— start DATA SUPPLIED —

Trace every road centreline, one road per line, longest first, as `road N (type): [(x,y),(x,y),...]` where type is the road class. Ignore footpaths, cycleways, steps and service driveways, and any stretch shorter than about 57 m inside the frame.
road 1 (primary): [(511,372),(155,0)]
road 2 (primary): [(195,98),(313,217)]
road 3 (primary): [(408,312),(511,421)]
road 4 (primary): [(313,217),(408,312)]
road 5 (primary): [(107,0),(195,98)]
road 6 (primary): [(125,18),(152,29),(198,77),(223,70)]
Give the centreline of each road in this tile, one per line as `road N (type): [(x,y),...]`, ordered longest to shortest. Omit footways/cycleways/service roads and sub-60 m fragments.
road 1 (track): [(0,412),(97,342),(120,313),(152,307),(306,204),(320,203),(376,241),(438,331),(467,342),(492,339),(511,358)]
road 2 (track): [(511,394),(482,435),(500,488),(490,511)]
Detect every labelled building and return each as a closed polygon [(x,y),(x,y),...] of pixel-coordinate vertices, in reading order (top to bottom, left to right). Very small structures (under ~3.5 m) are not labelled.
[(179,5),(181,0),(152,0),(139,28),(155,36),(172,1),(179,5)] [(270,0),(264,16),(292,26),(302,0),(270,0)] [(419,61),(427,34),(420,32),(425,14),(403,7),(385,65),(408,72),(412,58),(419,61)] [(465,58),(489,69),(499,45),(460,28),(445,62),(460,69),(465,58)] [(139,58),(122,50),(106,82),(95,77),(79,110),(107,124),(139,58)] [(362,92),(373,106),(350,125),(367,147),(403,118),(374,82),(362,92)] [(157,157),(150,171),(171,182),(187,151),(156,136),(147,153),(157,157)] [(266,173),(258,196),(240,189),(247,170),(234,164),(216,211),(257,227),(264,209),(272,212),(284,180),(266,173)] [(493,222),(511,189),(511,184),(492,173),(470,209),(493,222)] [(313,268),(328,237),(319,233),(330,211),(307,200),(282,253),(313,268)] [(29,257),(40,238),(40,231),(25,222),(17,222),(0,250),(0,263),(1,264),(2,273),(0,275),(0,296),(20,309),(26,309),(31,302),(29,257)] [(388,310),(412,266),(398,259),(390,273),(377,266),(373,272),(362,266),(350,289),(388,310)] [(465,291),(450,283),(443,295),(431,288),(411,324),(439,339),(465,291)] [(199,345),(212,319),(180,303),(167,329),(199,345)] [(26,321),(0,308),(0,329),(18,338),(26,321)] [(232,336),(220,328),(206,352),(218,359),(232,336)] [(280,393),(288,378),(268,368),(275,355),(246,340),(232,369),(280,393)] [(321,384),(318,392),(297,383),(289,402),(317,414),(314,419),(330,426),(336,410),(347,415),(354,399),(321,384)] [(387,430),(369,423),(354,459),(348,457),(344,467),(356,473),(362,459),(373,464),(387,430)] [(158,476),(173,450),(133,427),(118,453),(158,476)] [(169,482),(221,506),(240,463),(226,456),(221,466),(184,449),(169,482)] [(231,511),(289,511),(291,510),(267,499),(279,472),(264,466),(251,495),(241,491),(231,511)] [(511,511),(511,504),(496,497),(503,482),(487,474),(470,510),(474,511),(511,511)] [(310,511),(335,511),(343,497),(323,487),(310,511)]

— end DATA SUPPLIED —

_EXERCISE BRIEF_
Convert each line of the records above into a JSON list of strings, one string per line, with blank lines omitted.

_COMPLETED TASK_
[
  "Trace every road centreline, one road per line, longest first, as `road N (type): [(x,y),(x,y),...]` where type is the road class. Ignore footpaths, cycleways, steps and service driveways, and any stretch shorter than about 57 m inside the frame.",
  "road 1 (primary): [(511,372),(155,0)]",
  "road 2 (primary): [(195,98),(313,217)]",
  "road 3 (primary): [(408,312),(511,421)]",
  "road 4 (primary): [(313,217),(408,312)]",
  "road 5 (primary): [(107,0),(195,98)]",
  "road 6 (primary): [(125,18),(152,29),(198,77),(223,70)]",
  "Give the centreline of each road in this tile, one per line as `road N (type): [(x,y),...]`, ordered longest to shortest. Omit footways/cycleways/service roads and sub-60 m fragments.",
  "road 1 (track): [(0,412),(97,342),(120,313),(152,307),(306,204),(320,203),(376,241),(438,331),(467,342),(492,339),(511,358)]",
  "road 2 (track): [(511,394),(482,435),(500,488),(490,511)]",
  "Detect every labelled building and return each as a closed polygon [(x,y),(x,y),...] of pixel-coordinate vertices, in reading order (top to bottom, left to right). Very small structures (under ~3.5 m) are not labelled.",
  "[(179,5),(181,0),(152,0),(139,28),(155,36),(172,1),(179,5)] [(270,0),(264,16),(292,26),(302,0),(270,0)] [(419,61),(427,34),(420,32),(425,14),(403,7),(385,65),(408,72),(412,58),(419,61)] [(465,58),(489,69),(499,45),(460,28),(445,62),(460,69),(465,58)] [(139,58),(122,50),(106,82),(95,77),(79,110),(107,124),(139,58)] [(362,92),(373,106),(350,125),(367,147),(403,118),(374,82),(362,92)] [(157,157),(150,171),(171,182),(187,151),(156,136),(147,153),(157,157)] [(266,173),(258,196),(240,189),(247,170),(234,164),(216,211),(257,227),(264,209),(272,212),(284,180),(266,173)] [(493,222),(511,189),(511,184),(492,173),(470,209),(493,222)] [(313,268),(328,237),(319,233),(330,211),(307,200),(282,253),(313,268)] [(29,257),(40,238),(40,231),(25,222),(17,222),(0,250),(0,263),(1,264),(2,273),(0,275),(0,296),(20,309),(26,309),(31,302),(29,257)] [(388,310),(412,266),(398,259),(390,273),(377,266),(373,272),(362,266),(350,289),(388,310)] [(465,291),(450,283),(443,295),(431,288),(411,324),(439,339),(465,291)] [(199,345),(212,319),(180,303),(167,329),(199,345)] [(26,321),(0,308),(0,329),(18,338),(26,321)] [(232,336),(220,328),(206,352),(218,359),(232,336)] [(280,393),(288,378),(268,368),(275,355),(246,340),(232,369),(280,393)] [(321,384),(318,392),(297,383),(289,402),(317,414),(314,419),(330,426),(336,410),(347,415),(354,399),(321,384)] [(387,430),(369,423),(354,459),(348,457),(344,467),(356,473),(362,459),(373,464),(387,430)] [(158,476),(173,450),(133,427),(118,453),(158,476)] [(169,482),(221,506),(240,463),(226,456),(221,466),(184,449),(169,482)] [(231,511),(289,511),(291,510),(267,499),(279,472),(264,466),(251,495),(241,491),(231,511)] [(511,511),(511,504),(496,497),(503,482),(487,474),(470,510),(474,511),(511,511)] [(310,511),(335,511),(343,497),(323,487),(310,511)]"
]